Object state change records:
┄┄┄┄┄┄┄┄┄┄┄┄┄┄┄┄┄┄┄┄
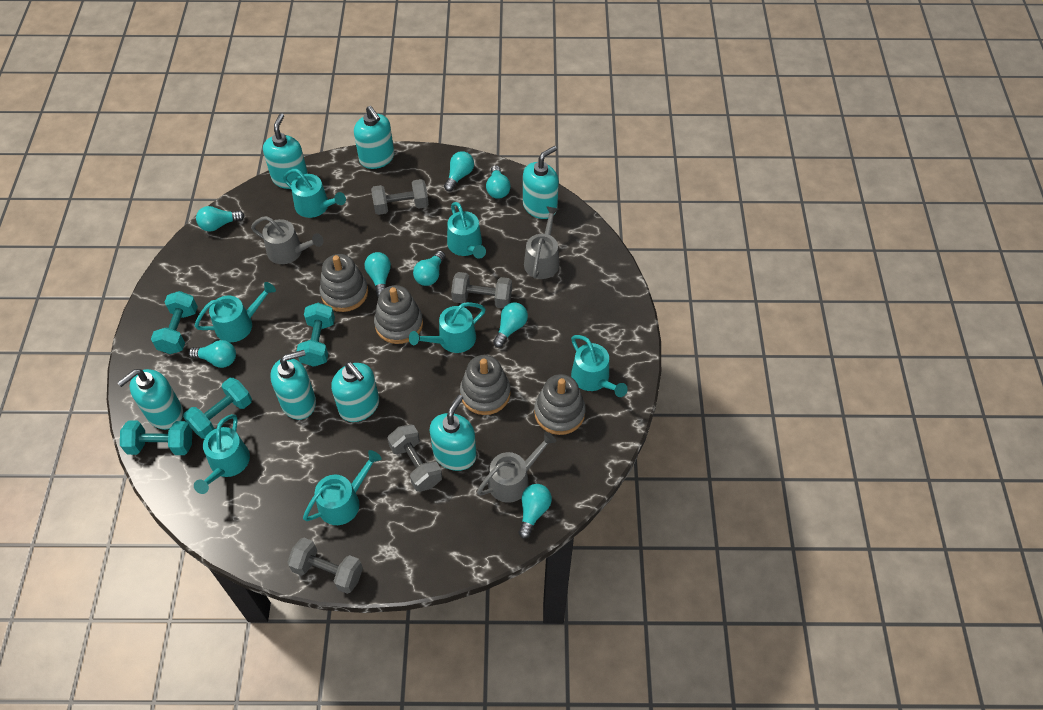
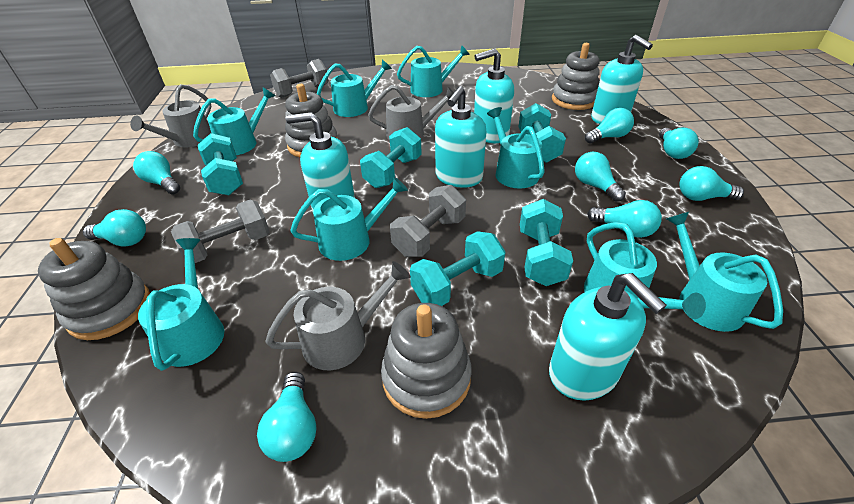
grey dumbbell: 4 -> 3
turquoise dumbbell: 4 -> 5
turquoise soap dispenser: 7 -> 5
turquoise watering can: 7 -> 8

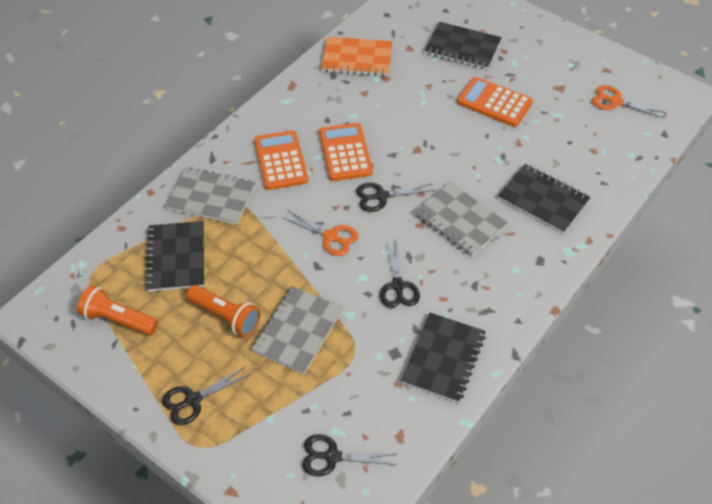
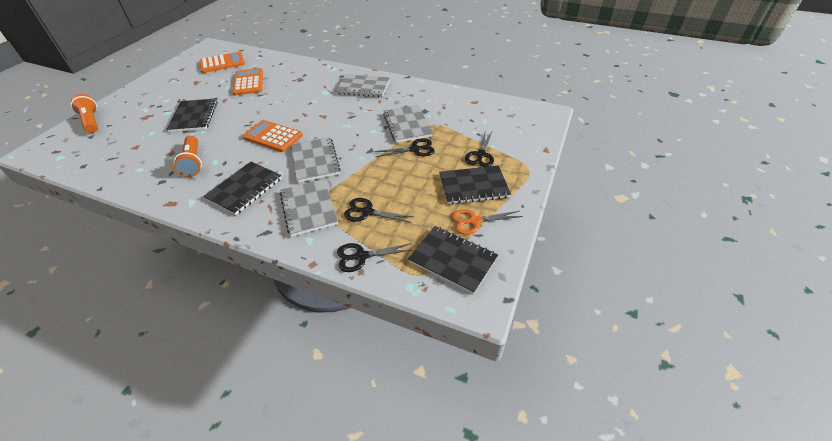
grey notebook: 3 -> 4
orange notebook: 1 -> 0
orange scissors: 2 -> 1

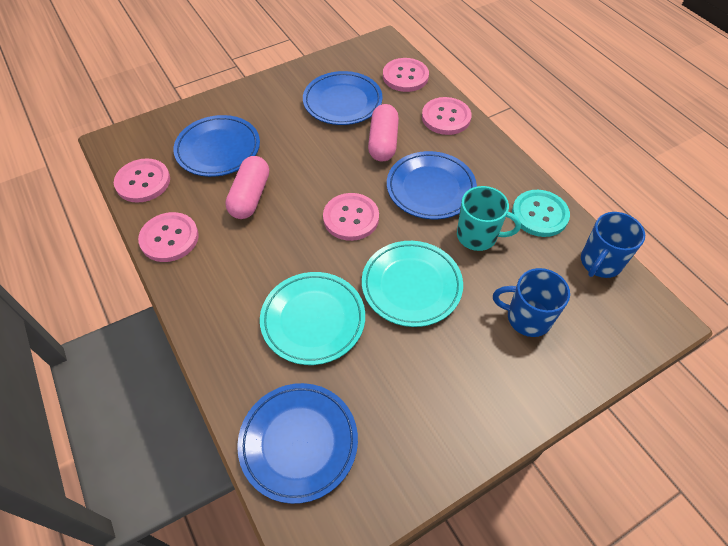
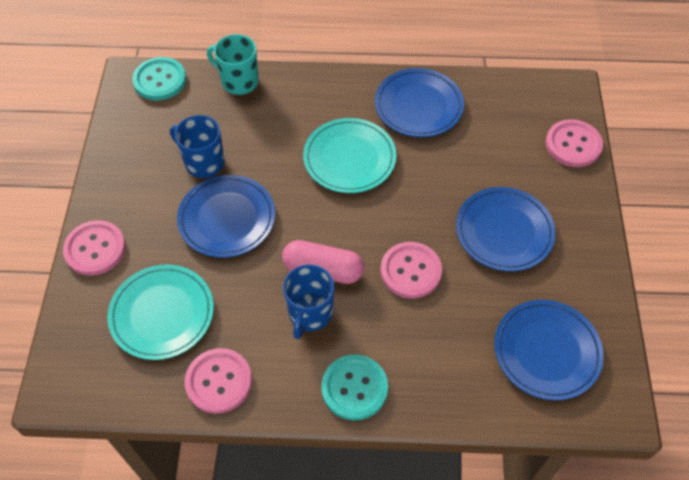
pink button: 5 -> 4
pink capsule: 2 -> 1
turquoise button: 1 -> 2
┄┄┄┄┄┄┄┄┄┄┄┄┄┄┄┄┄┄┄┄
Instructions to follow — Only the pictures are to be left out, and all of the data must otherwise be transcribed exactly.

Answer to the exercise —
grey dumbbell: 4 -> 3
turquoise dumbbell: 4 -> 5
turquoise soap dispenser: 7 -> 5
turquoise watering can: 7 -> 8

grey notebook: 3 -> 4
orange notebook: 1 -> 0
orange scissors: 2 -> 1

pink button: 5 -> 4
pink capsule: 2 -> 1
turquoise button: 1 -> 2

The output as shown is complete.